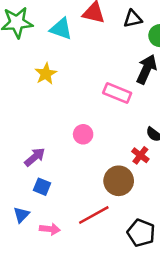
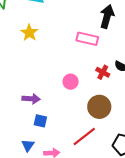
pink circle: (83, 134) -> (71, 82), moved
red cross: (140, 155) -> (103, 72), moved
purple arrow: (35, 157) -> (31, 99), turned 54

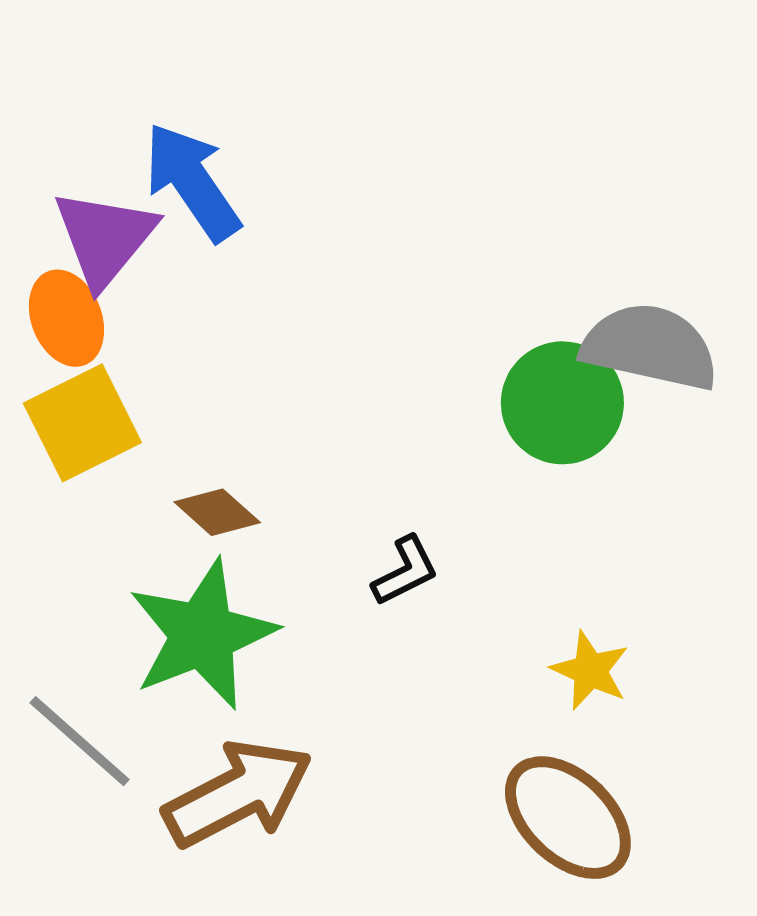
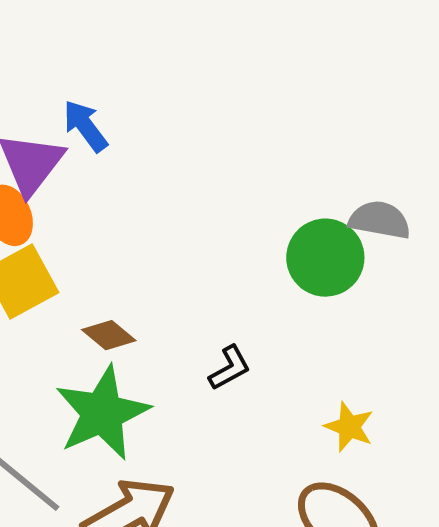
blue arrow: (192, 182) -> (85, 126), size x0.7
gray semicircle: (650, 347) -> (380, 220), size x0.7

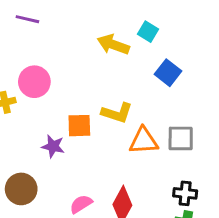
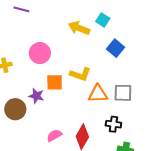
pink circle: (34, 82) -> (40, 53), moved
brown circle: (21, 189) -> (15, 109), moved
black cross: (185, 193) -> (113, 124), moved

==

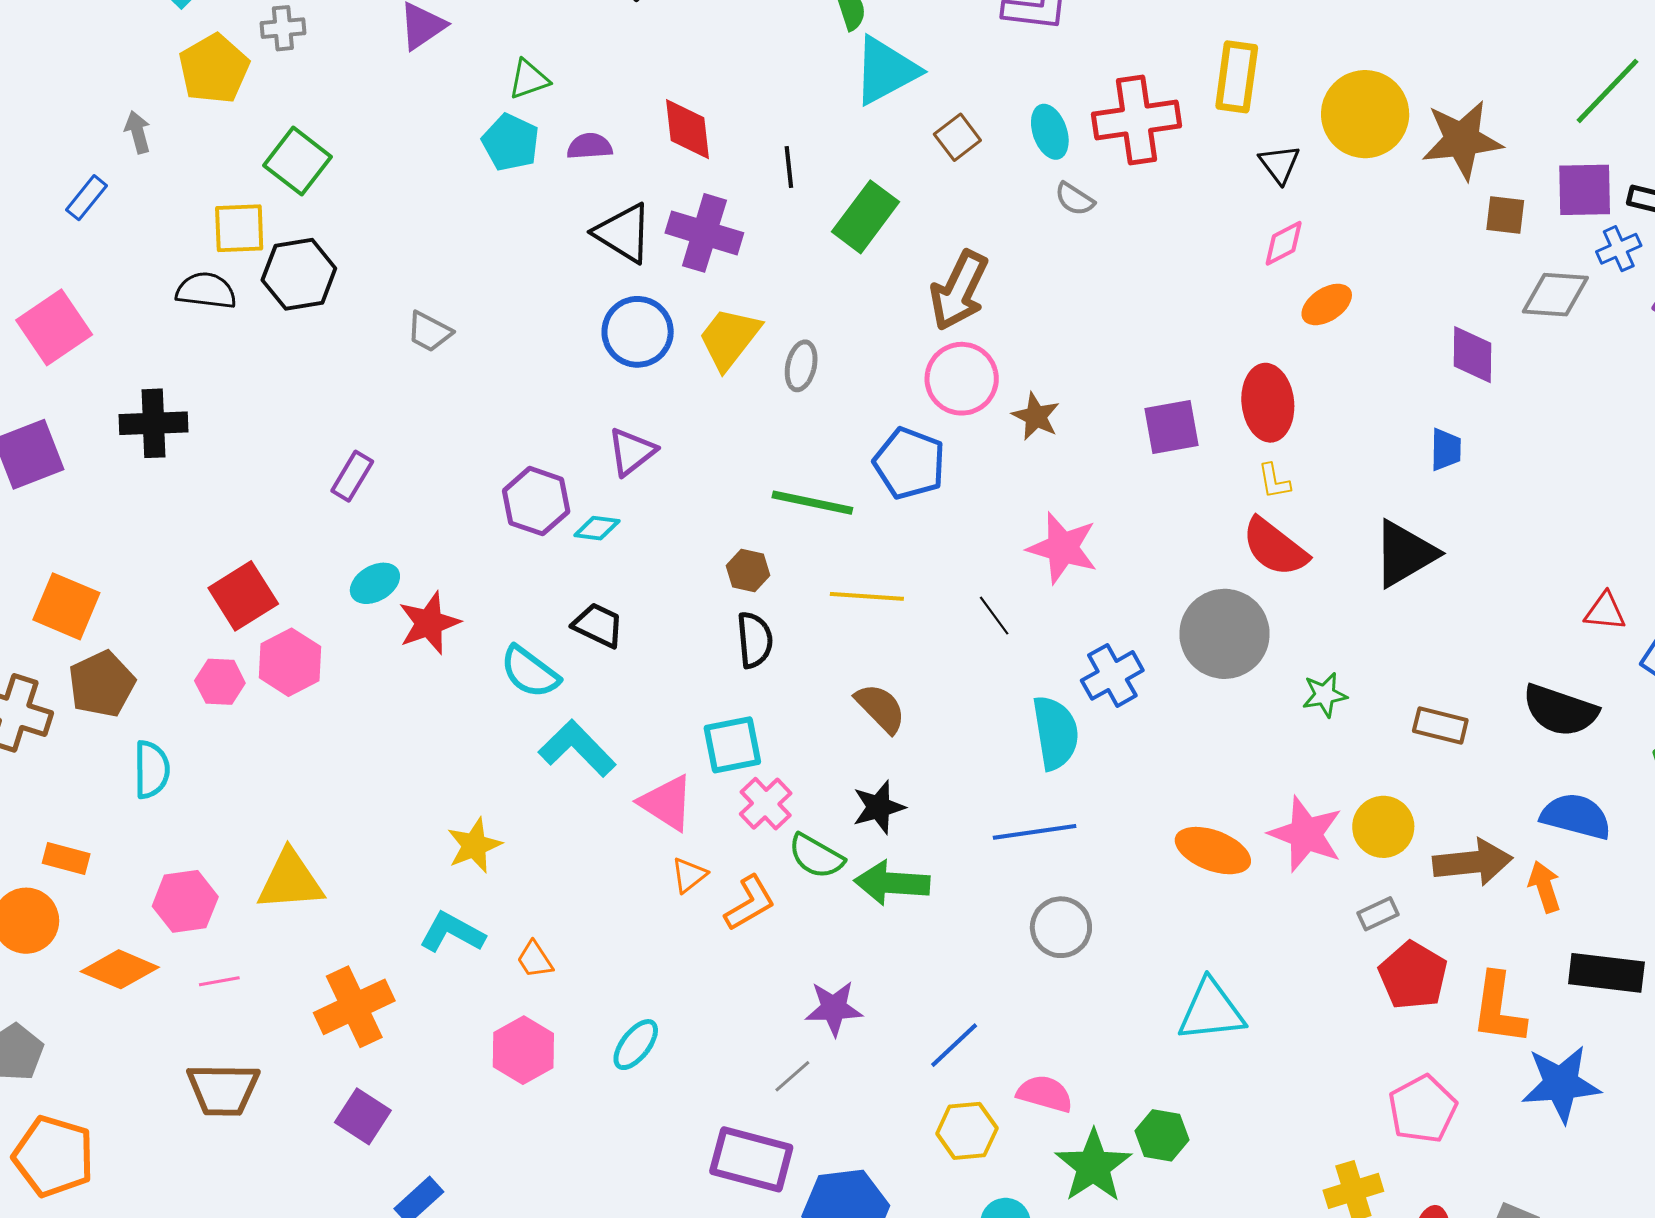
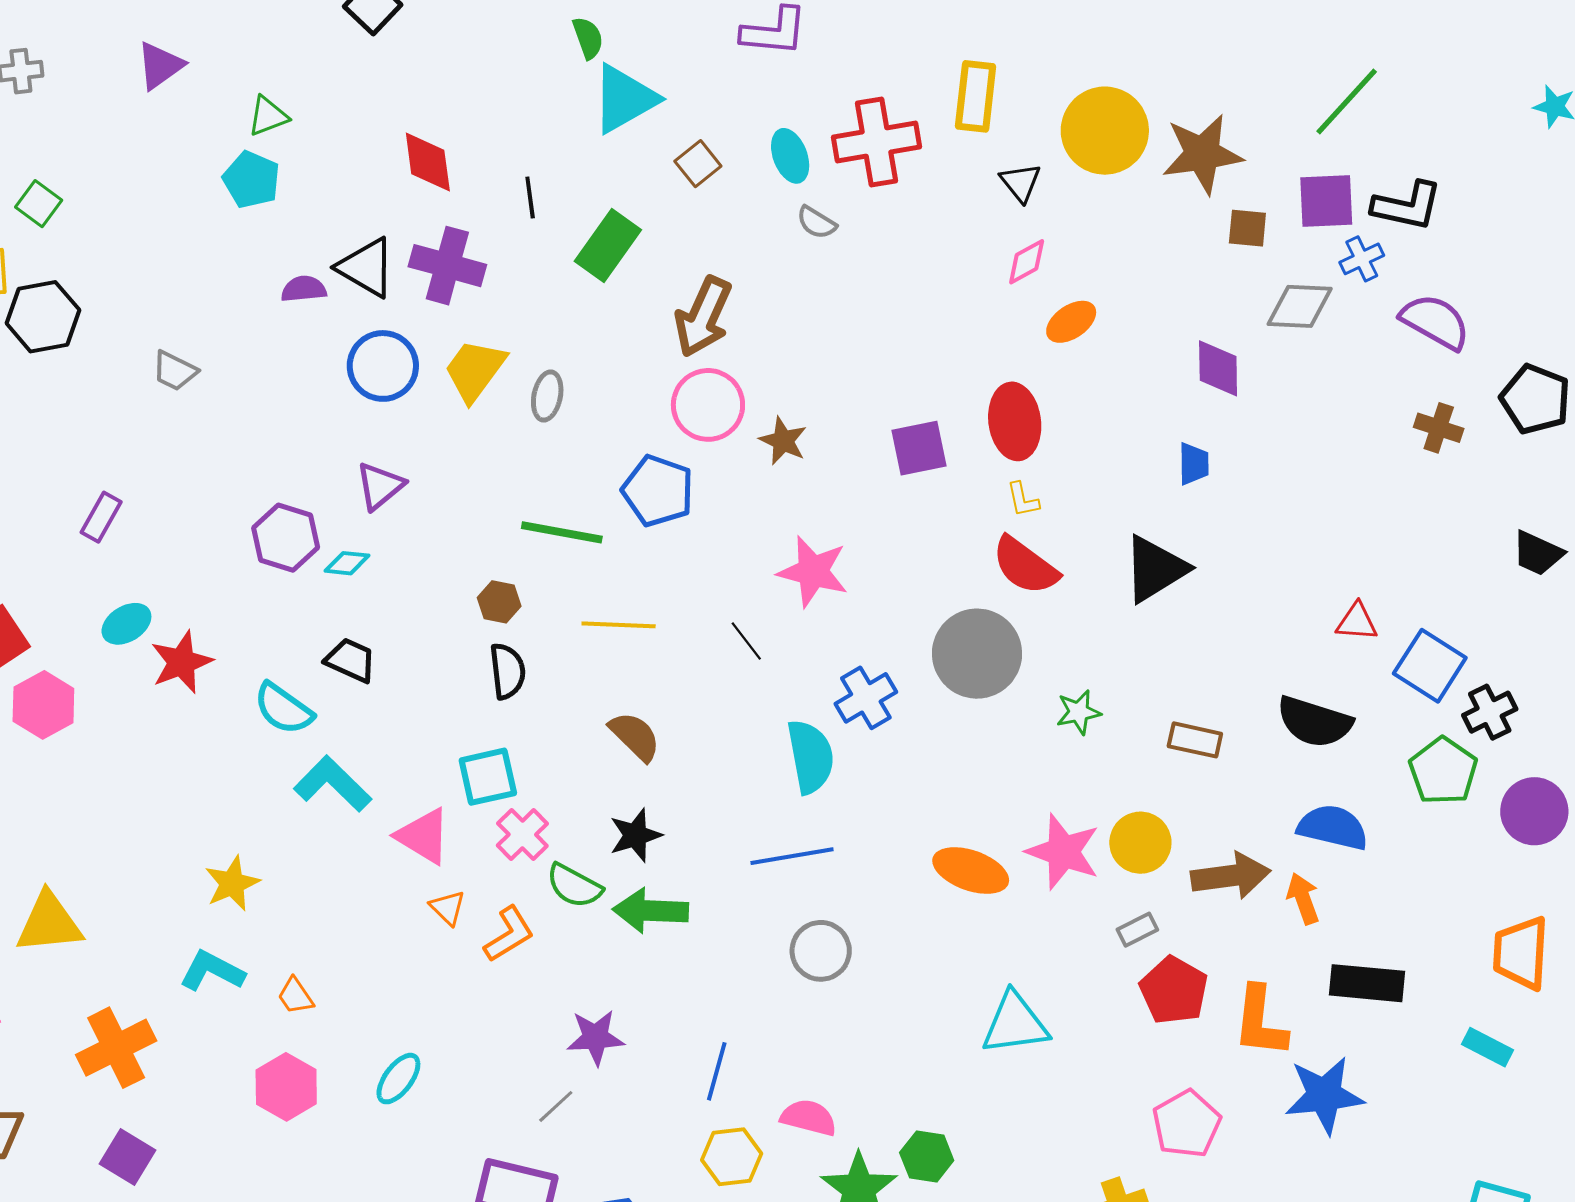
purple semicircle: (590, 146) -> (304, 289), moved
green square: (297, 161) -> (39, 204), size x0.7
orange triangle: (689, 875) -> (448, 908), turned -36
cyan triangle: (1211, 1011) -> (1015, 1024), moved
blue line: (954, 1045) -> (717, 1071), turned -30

— Work instructions —
Filter the listing above down to the lines that contain the word "pink".

— Answer box —
pink circle: (83, 134) -> (71, 82), moved
pink circle: (34, 82) -> (40, 53), moved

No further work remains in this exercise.